Saved entries
-.-.-

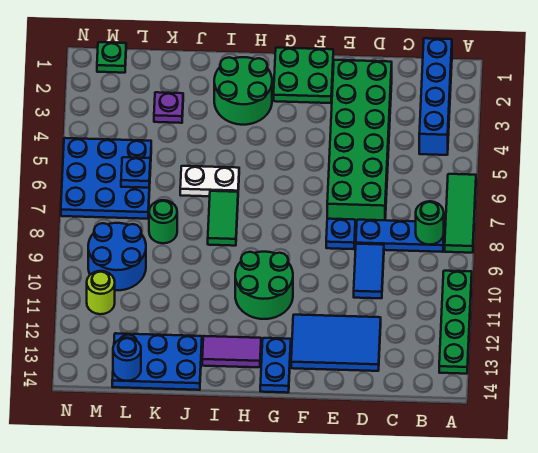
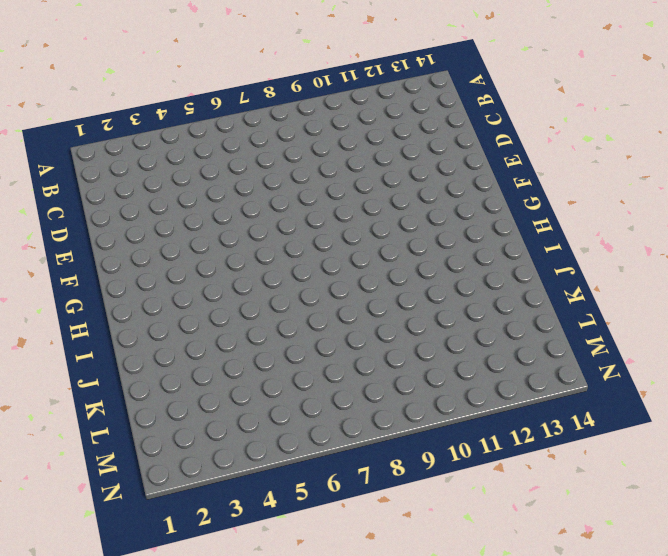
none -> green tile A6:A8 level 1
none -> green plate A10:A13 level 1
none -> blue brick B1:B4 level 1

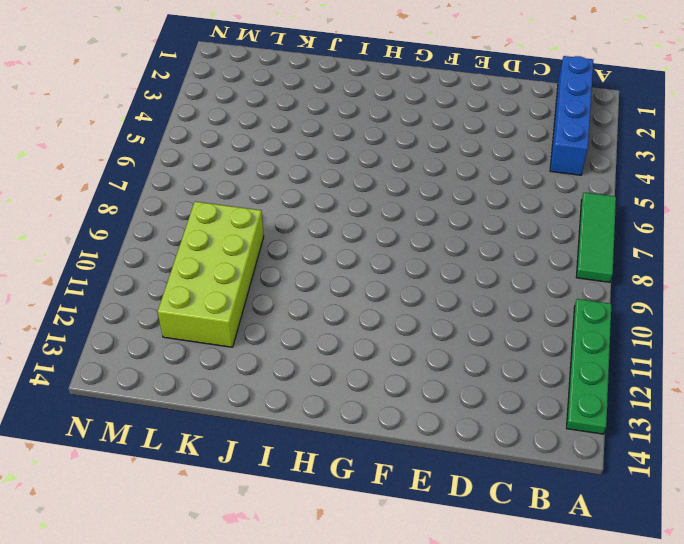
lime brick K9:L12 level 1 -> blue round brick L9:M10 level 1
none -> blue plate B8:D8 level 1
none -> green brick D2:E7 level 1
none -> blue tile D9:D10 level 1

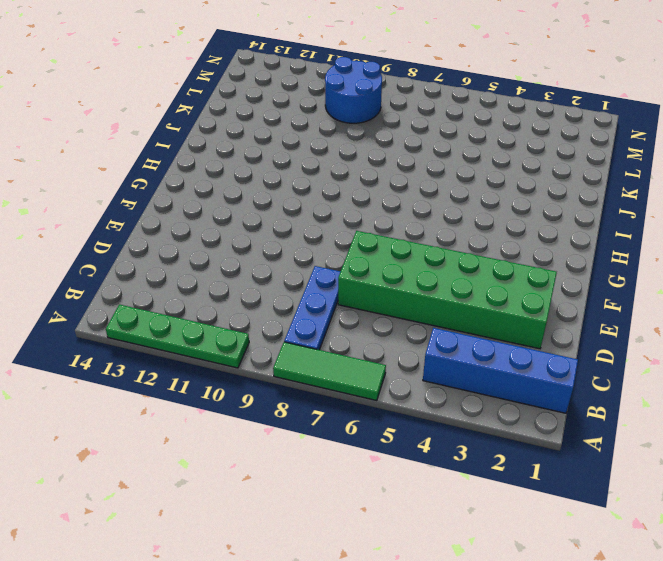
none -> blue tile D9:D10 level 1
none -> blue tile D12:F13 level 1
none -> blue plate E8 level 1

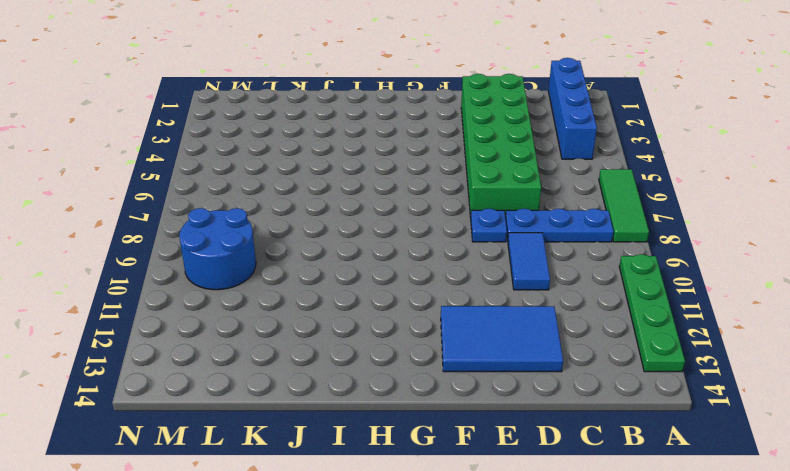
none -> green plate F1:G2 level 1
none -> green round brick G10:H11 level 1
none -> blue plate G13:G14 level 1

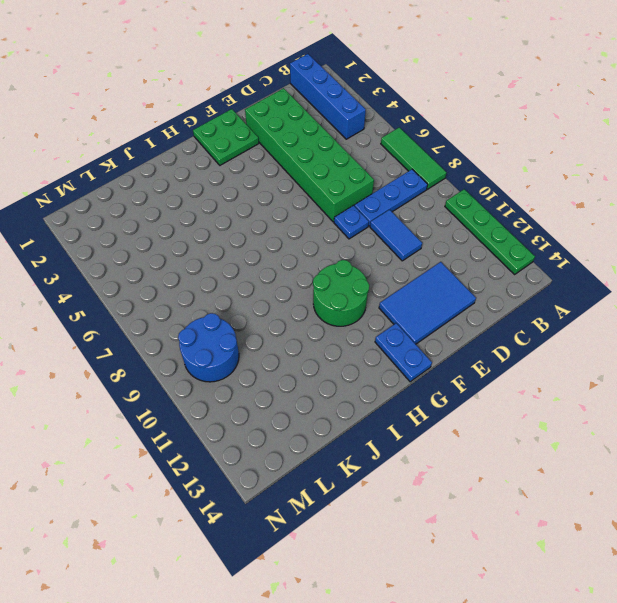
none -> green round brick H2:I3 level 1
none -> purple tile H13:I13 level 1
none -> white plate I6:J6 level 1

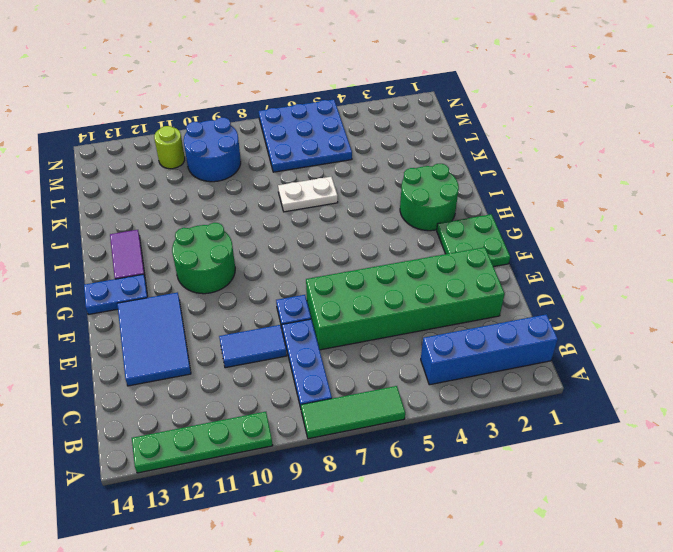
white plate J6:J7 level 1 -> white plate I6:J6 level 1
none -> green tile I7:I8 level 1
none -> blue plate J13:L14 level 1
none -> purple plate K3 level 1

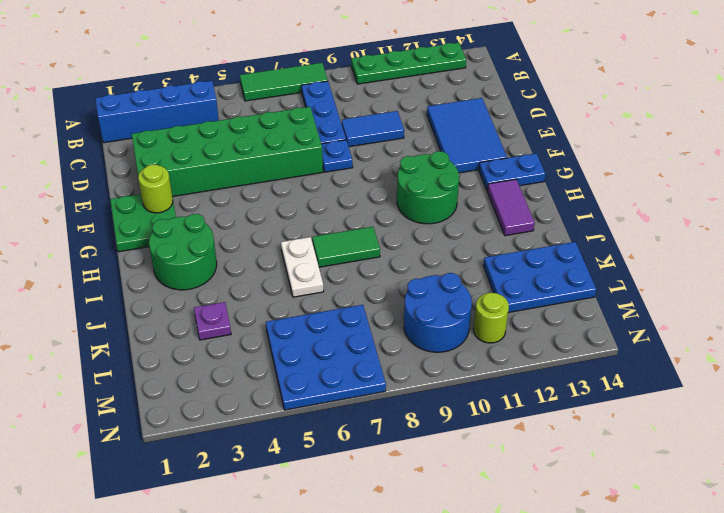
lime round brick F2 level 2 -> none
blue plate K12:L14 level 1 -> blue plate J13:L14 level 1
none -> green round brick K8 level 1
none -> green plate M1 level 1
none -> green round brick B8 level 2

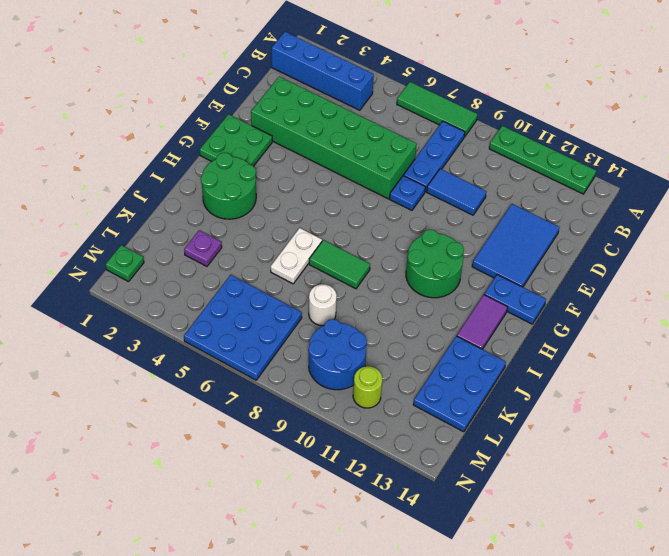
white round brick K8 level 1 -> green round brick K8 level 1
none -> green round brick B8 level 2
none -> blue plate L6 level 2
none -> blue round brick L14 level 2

-.-.-

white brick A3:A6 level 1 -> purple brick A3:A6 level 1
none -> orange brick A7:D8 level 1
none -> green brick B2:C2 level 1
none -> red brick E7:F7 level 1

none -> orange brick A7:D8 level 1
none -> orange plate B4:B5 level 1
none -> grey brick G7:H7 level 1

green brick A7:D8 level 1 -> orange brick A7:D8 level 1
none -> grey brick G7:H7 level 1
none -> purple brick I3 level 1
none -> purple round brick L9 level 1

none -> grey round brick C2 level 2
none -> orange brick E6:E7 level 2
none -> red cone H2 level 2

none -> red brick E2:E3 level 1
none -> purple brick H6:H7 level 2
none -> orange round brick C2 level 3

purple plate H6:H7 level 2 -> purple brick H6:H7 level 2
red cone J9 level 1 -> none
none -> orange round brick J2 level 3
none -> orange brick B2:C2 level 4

-.-.-

• Requirement: If a line of the records includes the string "lime", copy it out.

• Solution for this exercise:
lime brick K9:L12 level 1 -> blue round brick L9:M10 level 1
lime round brick F2 level 2 -> none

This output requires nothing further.